| ASSIGNED TASK |
Find the line containing "R13: 68 (VC, VE) -> none". Retype it and every later line of the records exactly, leaving out pictures.

Records from a collection
=== Begin Enclosure ===

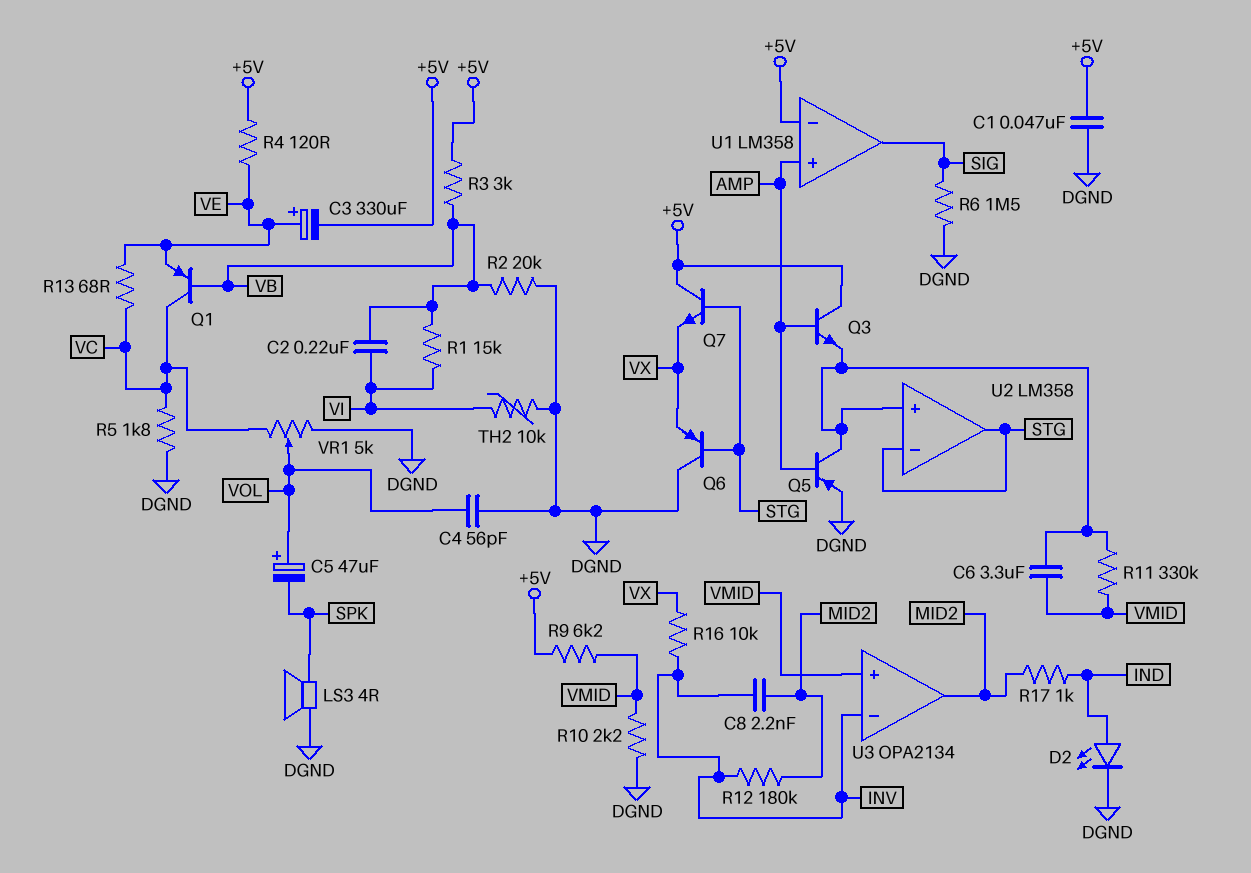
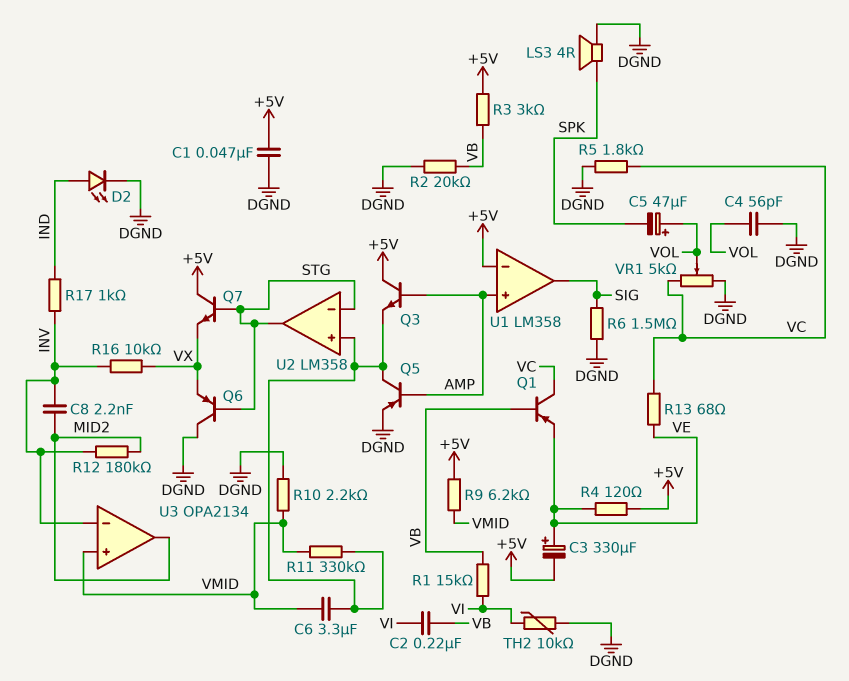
R17: 1k (IND, MID2) -> 1k (IND, INV)

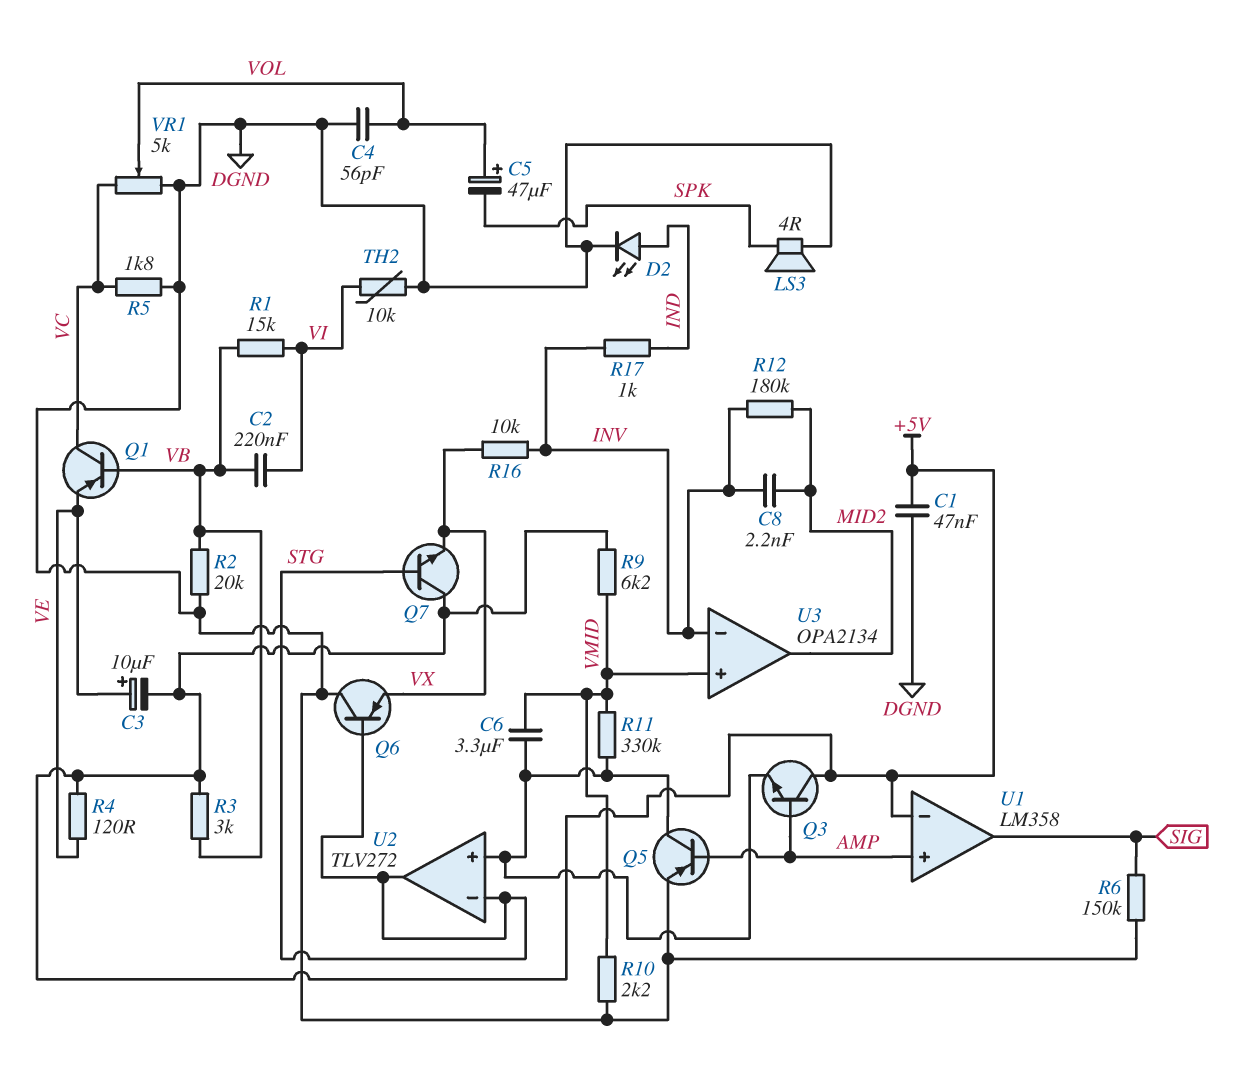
C3: 330uF (plus VE, minus +5V) -> 10uF (plus VE, minus +5V)
R6: 1.5M (DGND, SIG) -> 150k (DGND, SIG)
R13: 68 (VC, VE) -> none
U2: LM358 -> TLV272

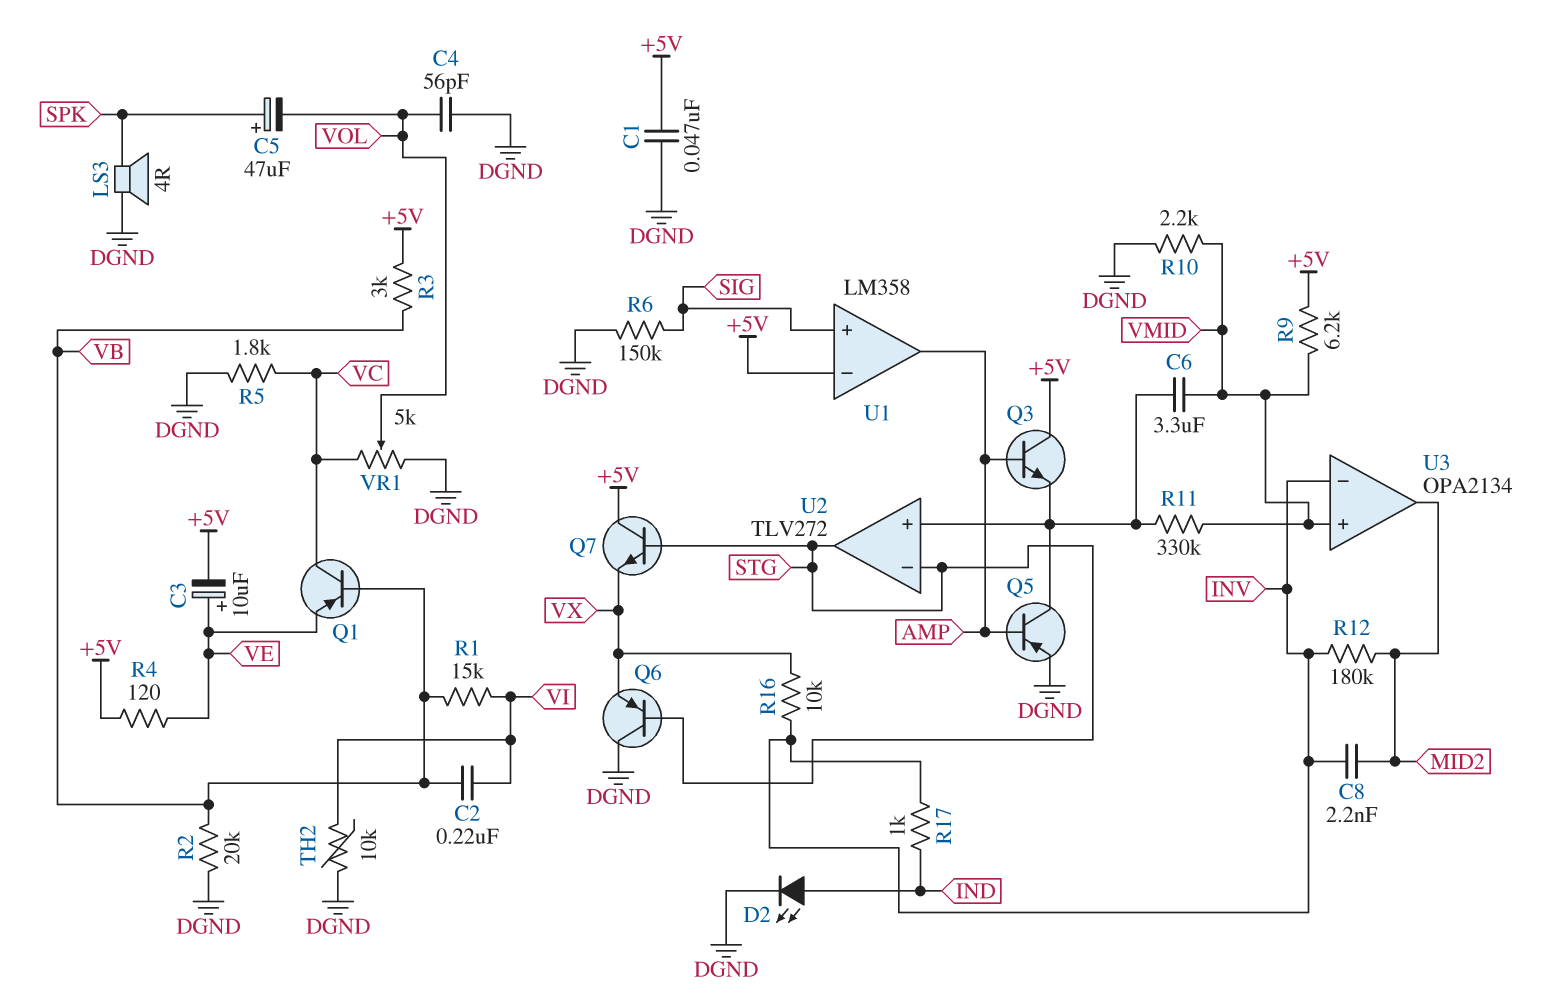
C5: 47uF (plus VOL, minus SPK) -> 47uF (plus SPK, minus VOL)
U1 pin in+: AMP -> SIG
U1 pin out: SIG -> AMP

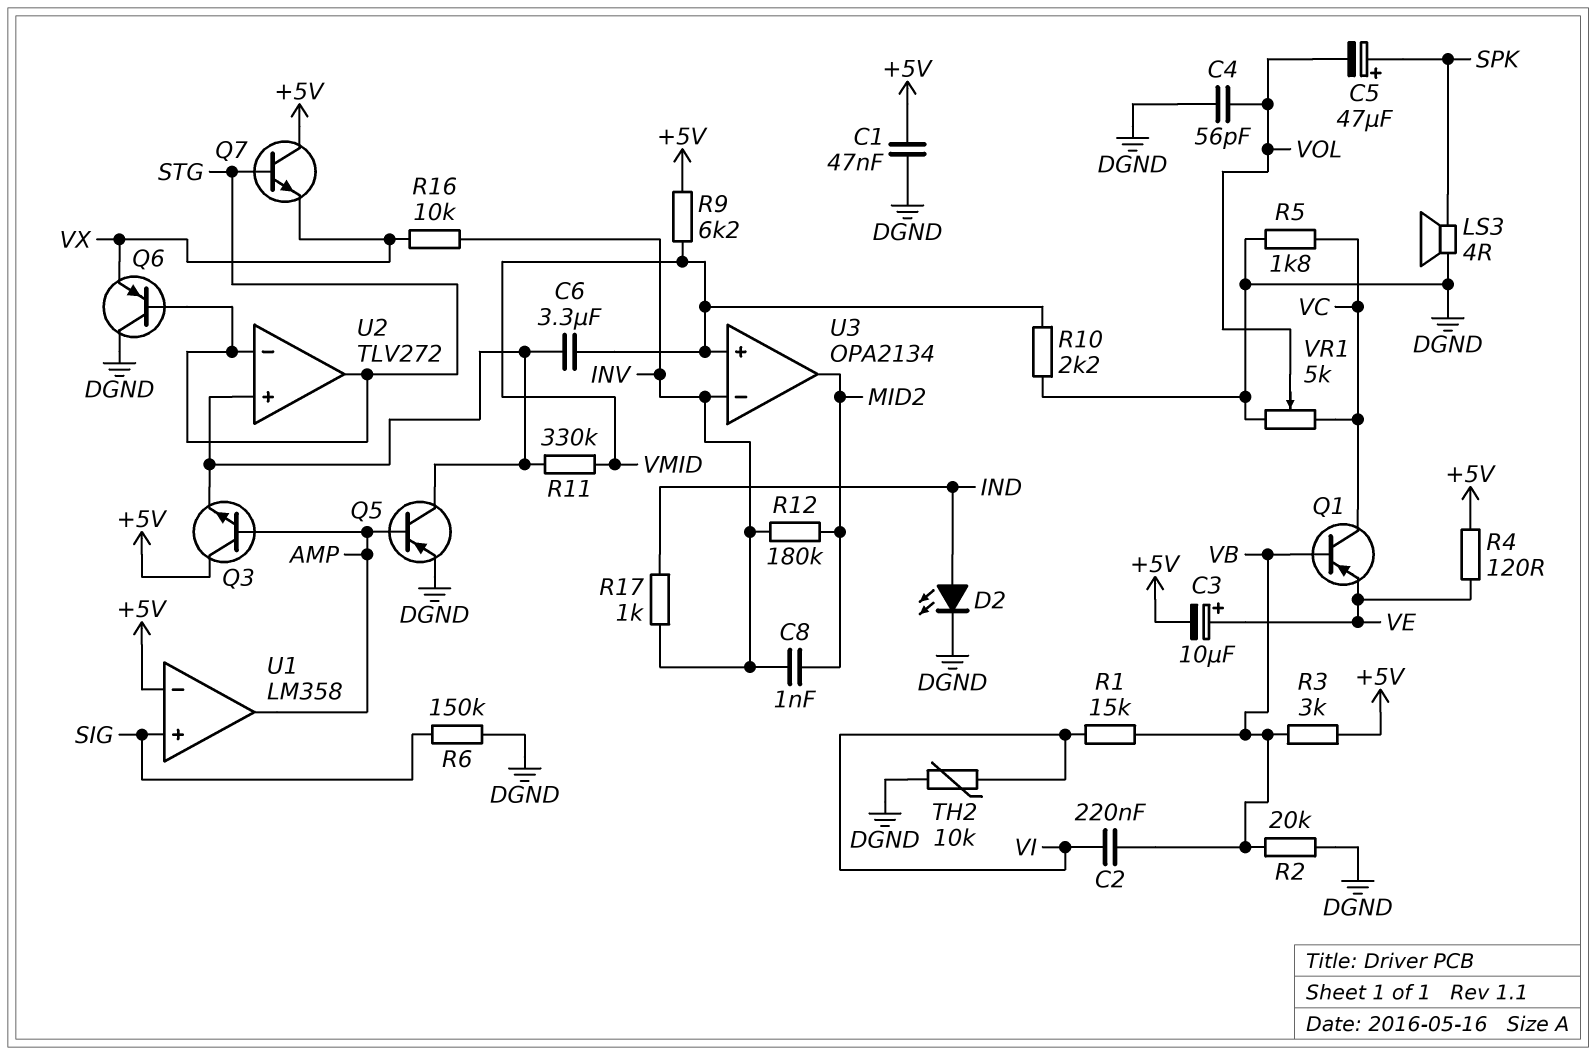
C8: 2.2nF (INV, MID2) -> 1nF (INV, MID2)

=== End Enclosure ===

| EXPECTED OUTPUT |
R13: 68 (VC, VE) -> none
U2: LM358 -> TLV272

C5: 47uF (plus VOL, minus SPK) -> 47uF (plus SPK, minus VOL)
U1 pin in+: AMP -> SIG
U1 pin out: SIG -> AMP

C8: 2.2nF (INV, MID2) -> 1nF (INV, MID2)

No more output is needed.